## Supplied material
-----

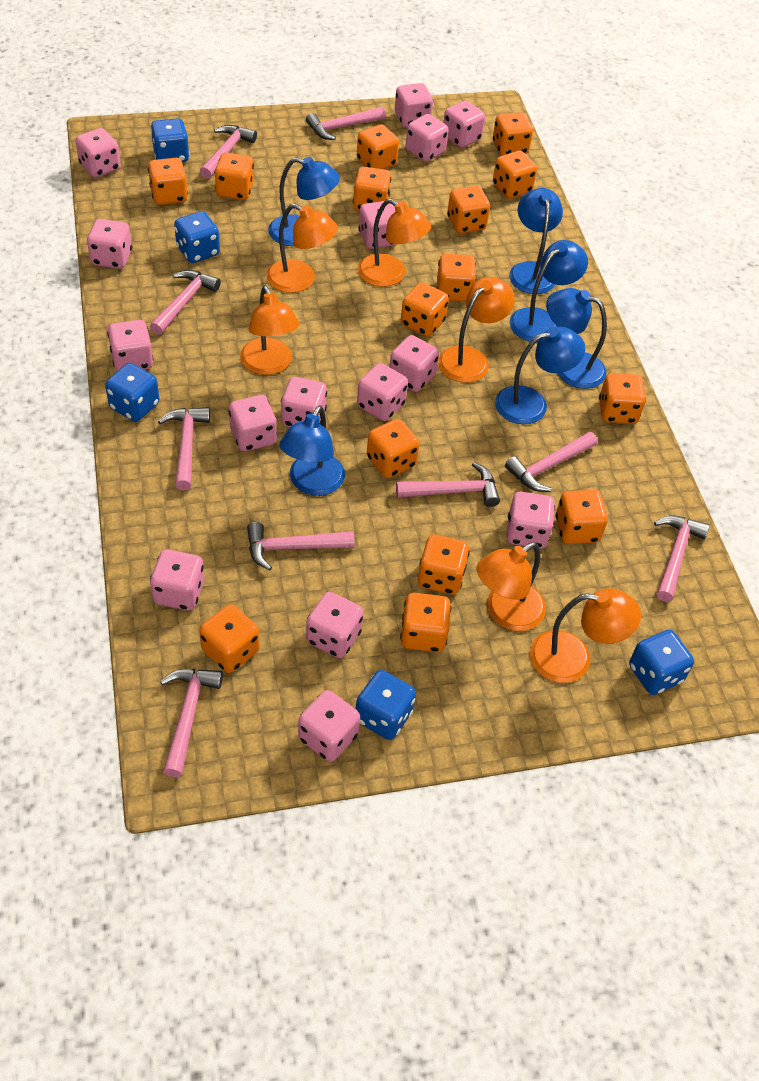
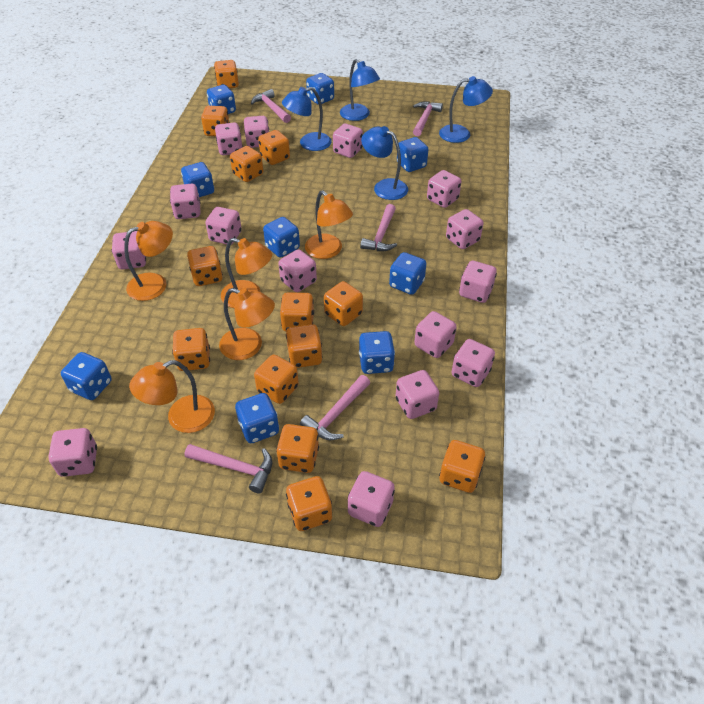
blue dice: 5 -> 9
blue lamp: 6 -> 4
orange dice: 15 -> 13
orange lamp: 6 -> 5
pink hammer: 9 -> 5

-----

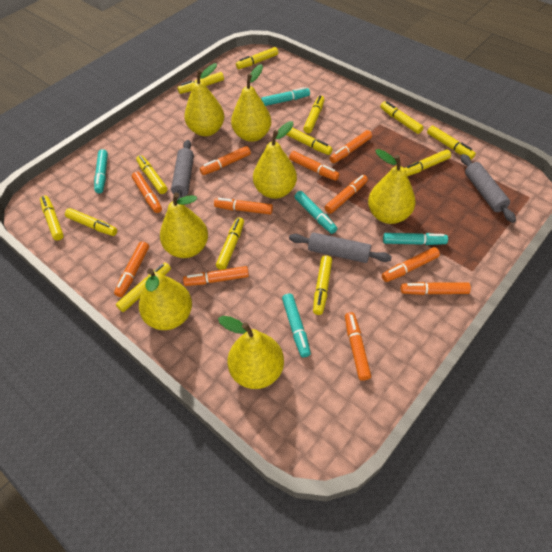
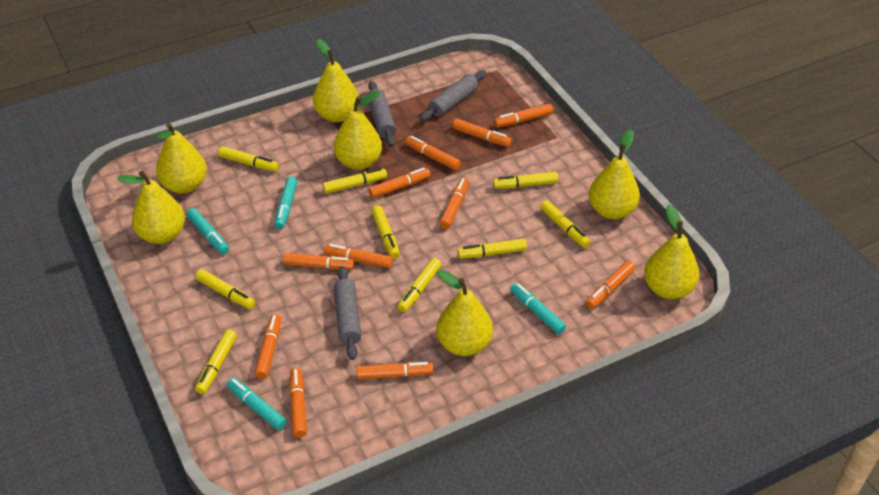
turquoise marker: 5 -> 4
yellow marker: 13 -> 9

-----

## Required action
Across all the records above, find each line with "marker" in it and copy it.

## Exercise result
turquoise marker: 5 -> 4
yellow marker: 13 -> 9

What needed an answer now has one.